**ACTION ITEM**
Please transcribe the data below exactly. Leave the pictures out.

(Stepwise shape edit descriptions)
_ _ _

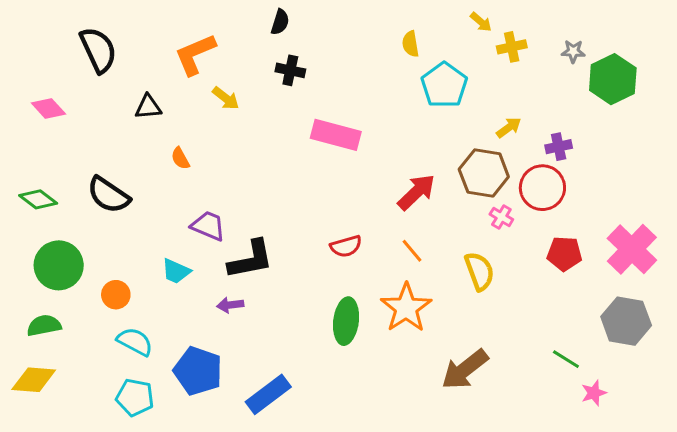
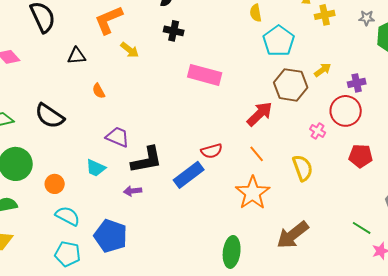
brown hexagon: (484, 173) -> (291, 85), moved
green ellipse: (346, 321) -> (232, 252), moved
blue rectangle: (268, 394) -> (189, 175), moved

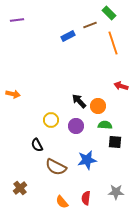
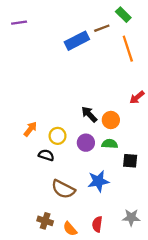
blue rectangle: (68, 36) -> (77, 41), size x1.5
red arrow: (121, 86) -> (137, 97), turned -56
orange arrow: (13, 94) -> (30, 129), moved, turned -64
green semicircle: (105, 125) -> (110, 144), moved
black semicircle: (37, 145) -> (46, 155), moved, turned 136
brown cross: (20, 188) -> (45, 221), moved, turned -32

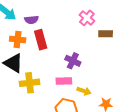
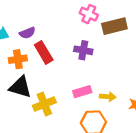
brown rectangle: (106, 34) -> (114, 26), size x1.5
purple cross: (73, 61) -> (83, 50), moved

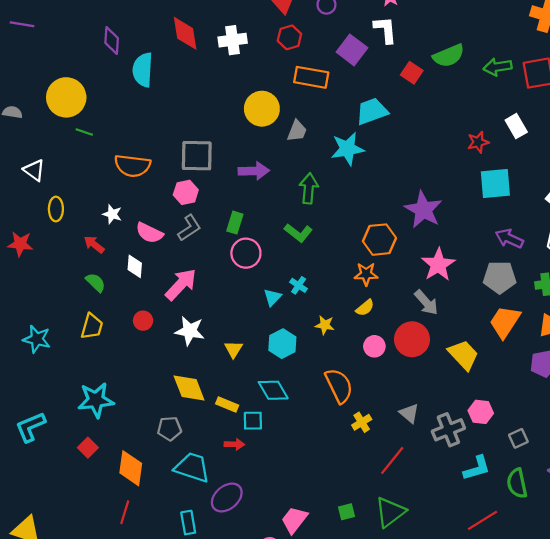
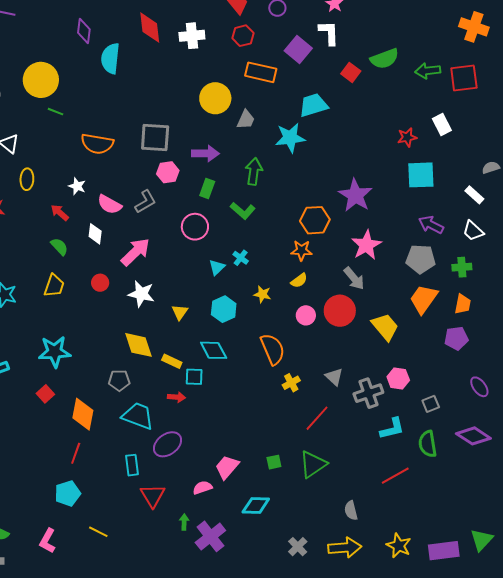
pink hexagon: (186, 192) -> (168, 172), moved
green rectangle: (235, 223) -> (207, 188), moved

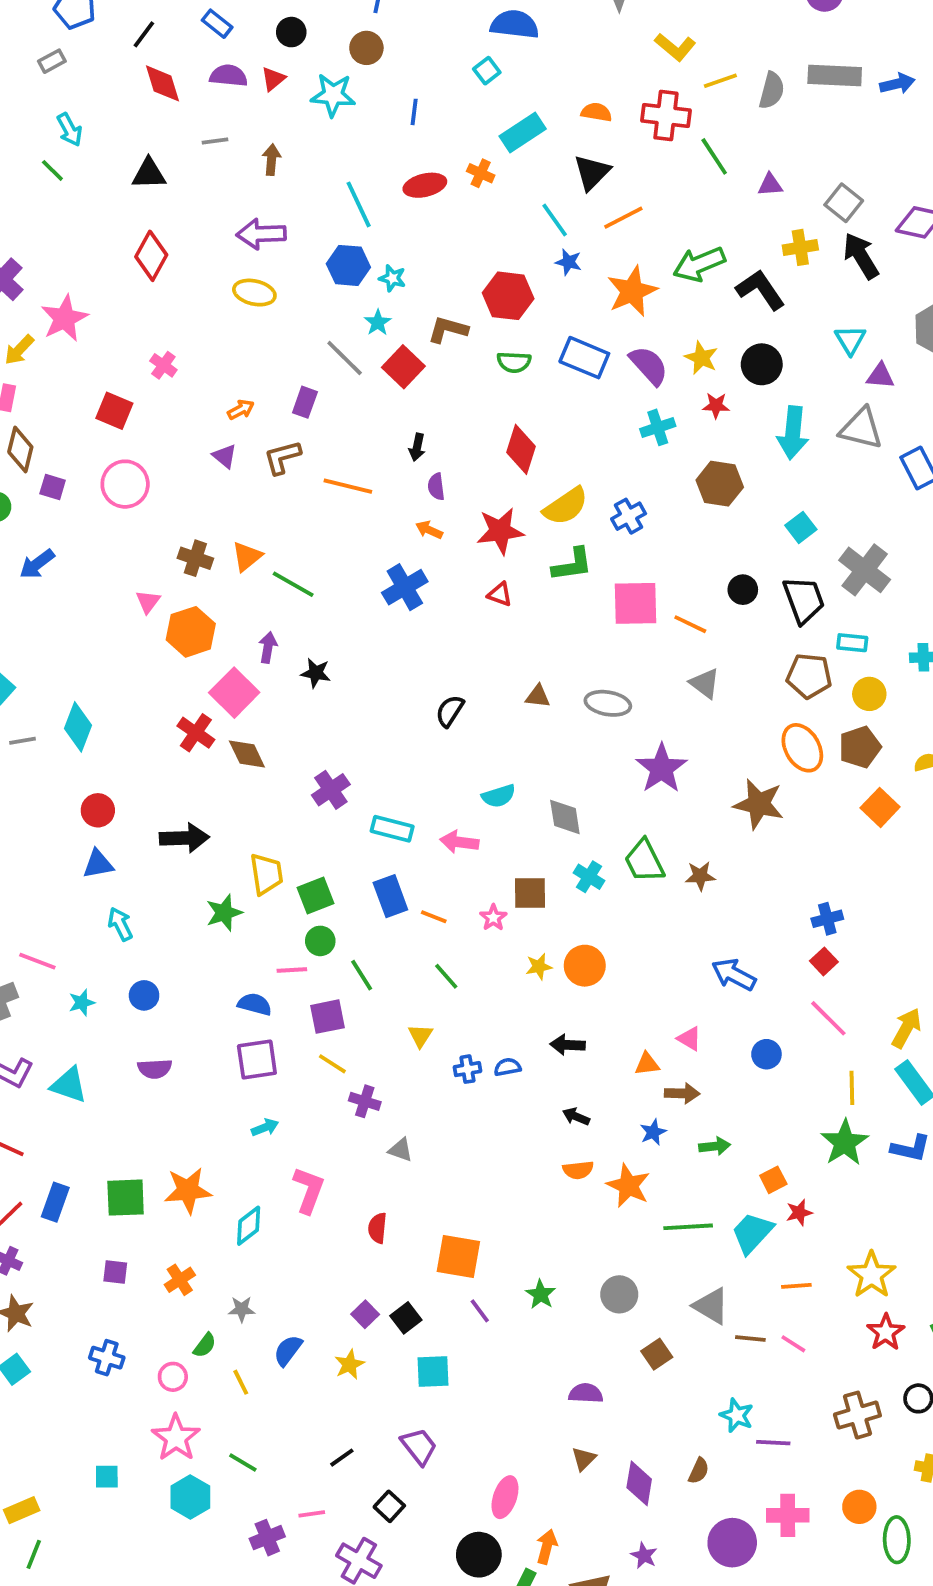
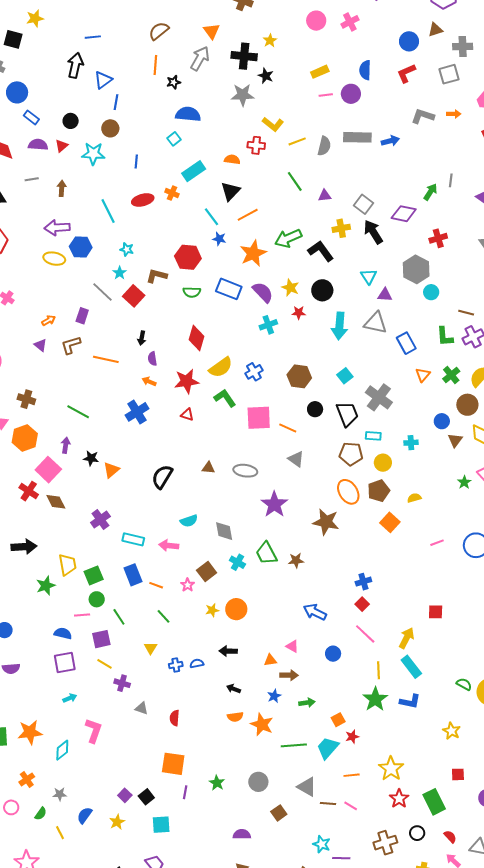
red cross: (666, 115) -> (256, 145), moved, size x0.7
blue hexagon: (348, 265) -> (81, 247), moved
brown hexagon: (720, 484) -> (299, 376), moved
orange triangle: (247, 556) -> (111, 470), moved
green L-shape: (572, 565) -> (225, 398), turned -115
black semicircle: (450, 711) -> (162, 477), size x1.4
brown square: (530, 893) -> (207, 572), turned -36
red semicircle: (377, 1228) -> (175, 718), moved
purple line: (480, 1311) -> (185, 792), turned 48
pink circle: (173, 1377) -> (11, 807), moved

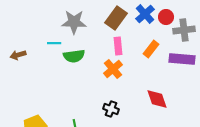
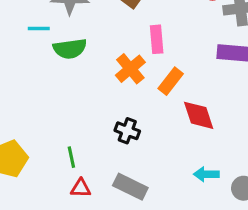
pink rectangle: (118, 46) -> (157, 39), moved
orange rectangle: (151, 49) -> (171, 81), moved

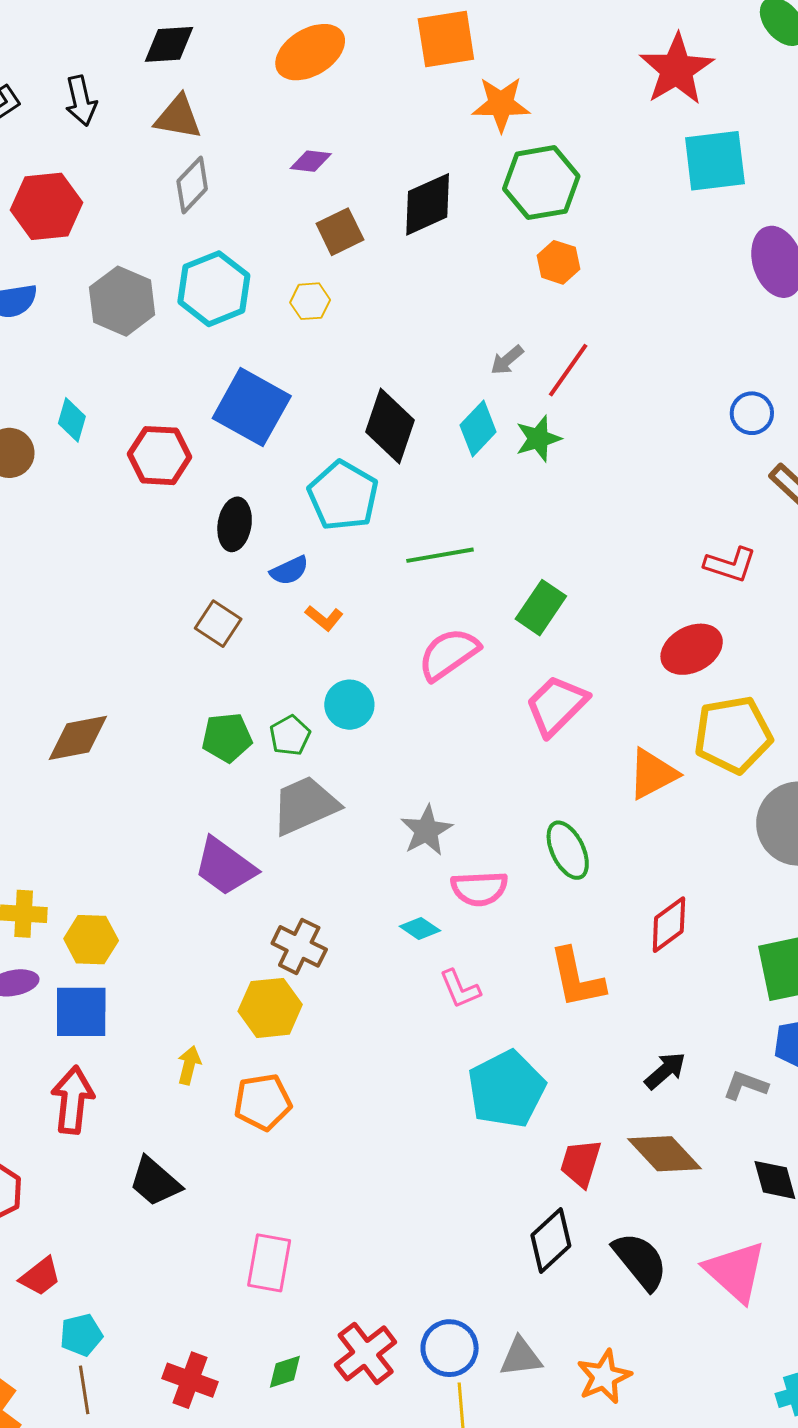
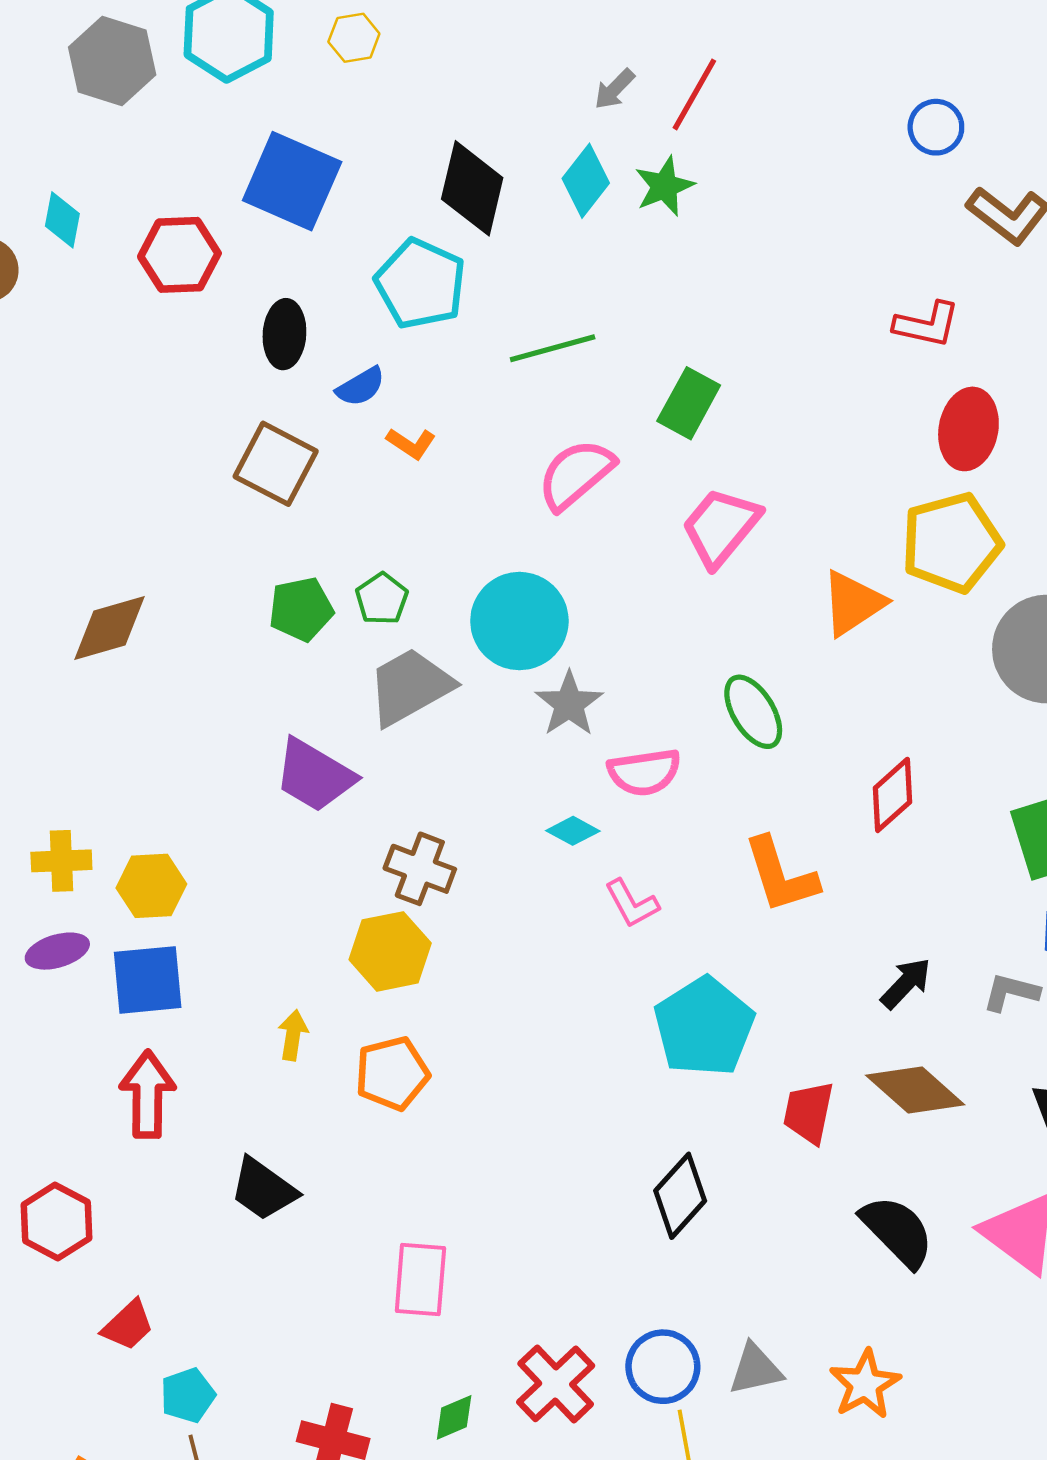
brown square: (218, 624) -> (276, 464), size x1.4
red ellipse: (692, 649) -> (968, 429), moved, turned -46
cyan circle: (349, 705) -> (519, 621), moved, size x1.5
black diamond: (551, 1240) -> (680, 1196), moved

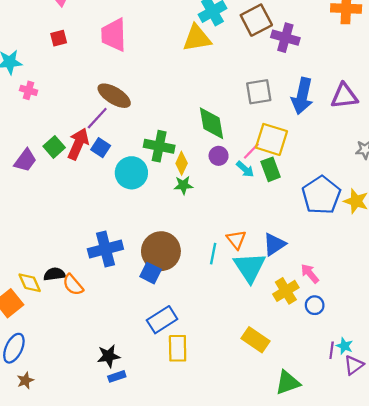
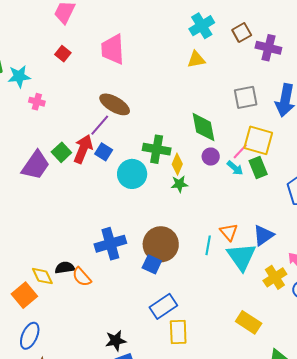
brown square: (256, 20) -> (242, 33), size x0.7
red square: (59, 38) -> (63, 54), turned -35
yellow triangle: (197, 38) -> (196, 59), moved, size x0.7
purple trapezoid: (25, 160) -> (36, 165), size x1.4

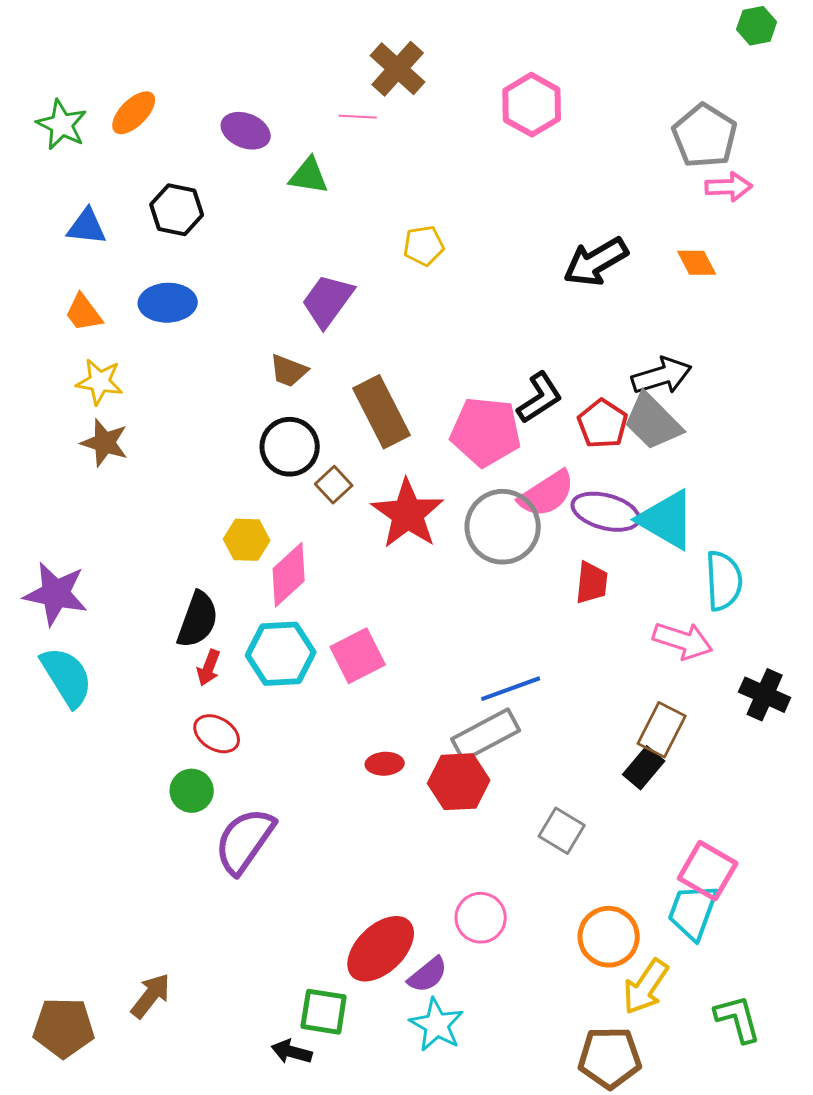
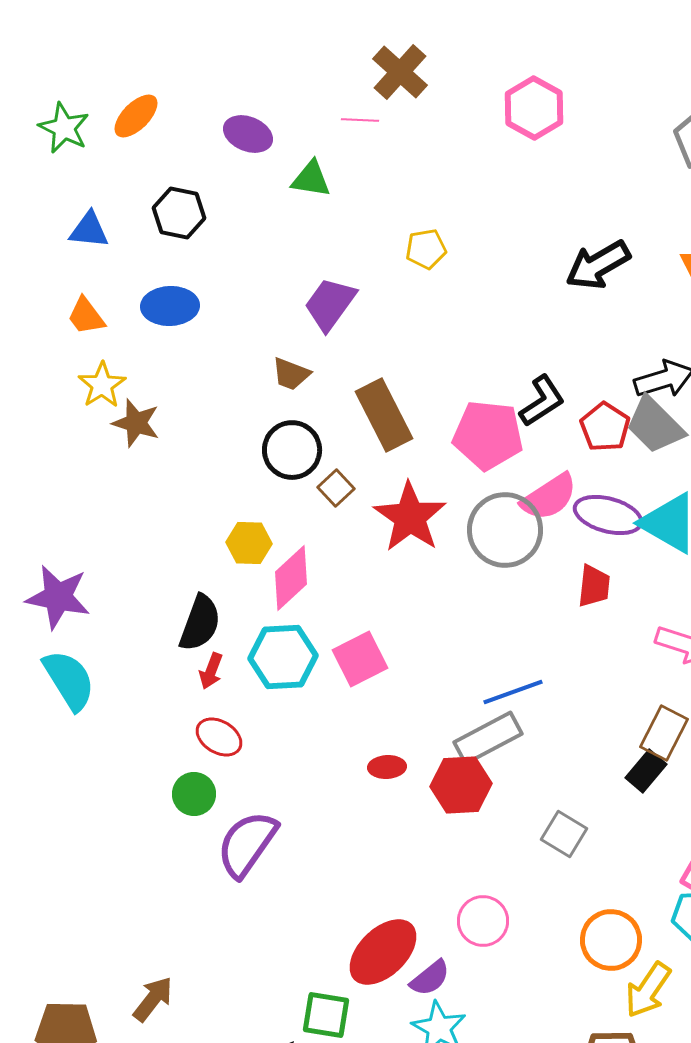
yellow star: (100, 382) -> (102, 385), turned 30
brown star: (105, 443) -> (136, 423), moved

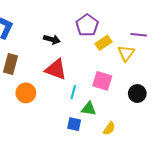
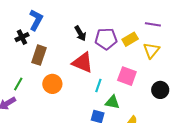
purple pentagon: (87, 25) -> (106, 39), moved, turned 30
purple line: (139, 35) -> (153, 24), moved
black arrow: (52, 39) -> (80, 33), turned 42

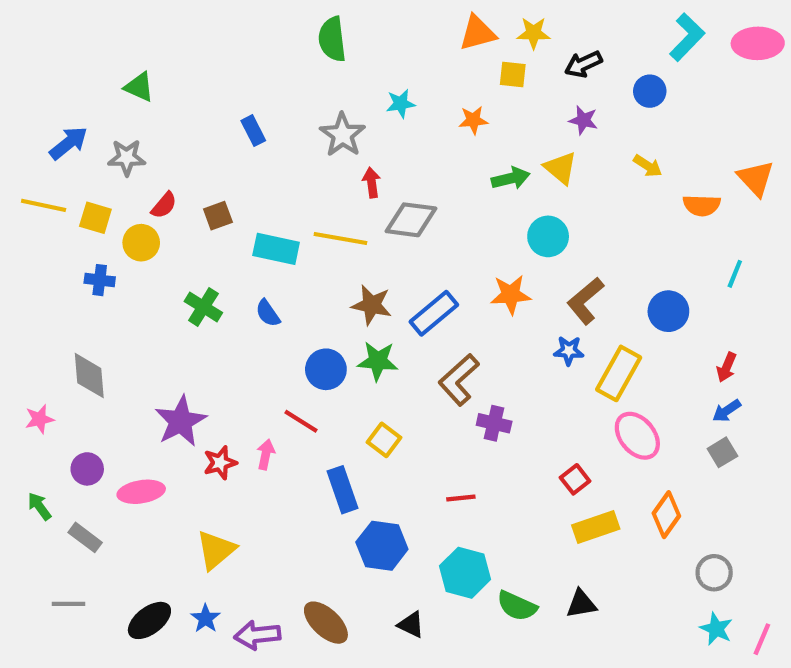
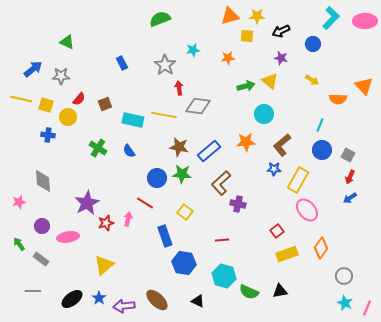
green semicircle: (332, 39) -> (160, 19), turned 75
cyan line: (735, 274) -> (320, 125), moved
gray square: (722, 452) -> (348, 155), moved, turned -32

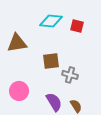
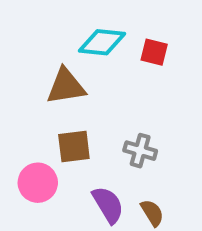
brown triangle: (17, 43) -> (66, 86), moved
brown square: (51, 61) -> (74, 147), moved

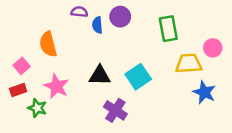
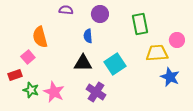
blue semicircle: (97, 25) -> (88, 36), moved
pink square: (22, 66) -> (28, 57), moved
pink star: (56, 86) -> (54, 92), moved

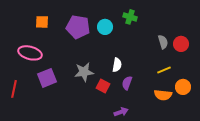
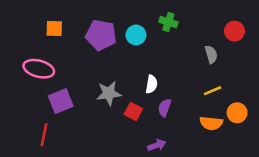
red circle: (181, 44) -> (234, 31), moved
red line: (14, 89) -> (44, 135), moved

_ _ _

**RESPONSE FOR THIS EXERCISE**
brown hexagon: (484, 173) -> (291, 85), moved
green ellipse: (346, 321) -> (232, 252), moved
blue rectangle: (268, 394) -> (189, 175), moved

blue rectangle: (68, 36) -> (77, 41), size x1.5
red arrow: (121, 86) -> (137, 97), turned -56
orange arrow: (13, 94) -> (30, 129), moved, turned -64
green semicircle: (105, 125) -> (110, 144), moved
black semicircle: (37, 145) -> (46, 155), moved, turned 136
brown cross: (20, 188) -> (45, 221), moved, turned -32

brown rectangle: (106, 34) -> (114, 26), size x1.5
purple cross: (73, 61) -> (83, 50), moved

pink hexagon: (186, 192) -> (168, 172), moved
green rectangle: (235, 223) -> (207, 188), moved

red cross: (666, 115) -> (256, 145), moved, size x0.7
blue hexagon: (348, 265) -> (81, 247), moved
brown hexagon: (720, 484) -> (299, 376), moved
orange triangle: (247, 556) -> (111, 470), moved
green L-shape: (572, 565) -> (225, 398), turned -115
black semicircle: (450, 711) -> (162, 477), size x1.4
brown square: (530, 893) -> (207, 572), turned -36
red semicircle: (377, 1228) -> (175, 718), moved
purple line: (480, 1311) -> (185, 792), turned 48
pink circle: (173, 1377) -> (11, 807), moved

pink rectangle: (118, 46) -> (157, 39), moved
orange rectangle: (151, 49) -> (171, 81), moved

brown square: (218, 624) -> (276, 464), size x1.4
red ellipse: (692, 649) -> (968, 429), moved, turned -46
cyan circle: (349, 705) -> (519, 621), moved, size x1.5
black diamond: (551, 1240) -> (680, 1196), moved

brown square: (256, 20) -> (242, 33), size x0.7
red square: (59, 38) -> (63, 54), turned -35
yellow triangle: (197, 38) -> (196, 59), moved, size x0.7
purple trapezoid: (25, 160) -> (36, 165), size x1.4

yellow star: (100, 382) -> (102, 385), turned 30
brown star: (105, 443) -> (136, 423), moved

purple pentagon: (87, 25) -> (106, 39), moved, turned 30
purple line: (139, 35) -> (153, 24), moved
black arrow: (52, 39) -> (80, 33), turned 42

green semicircle: (332, 39) -> (160, 19), turned 75
cyan line: (735, 274) -> (320, 125), moved
gray square: (722, 452) -> (348, 155), moved, turned -32

brown triangle: (17, 43) -> (66, 86), moved
brown square: (51, 61) -> (74, 147), moved

blue semicircle: (97, 25) -> (88, 36), moved
pink square: (22, 66) -> (28, 57), moved
pink star: (56, 86) -> (54, 92), moved

red circle: (181, 44) -> (234, 31), moved
red line: (14, 89) -> (44, 135), moved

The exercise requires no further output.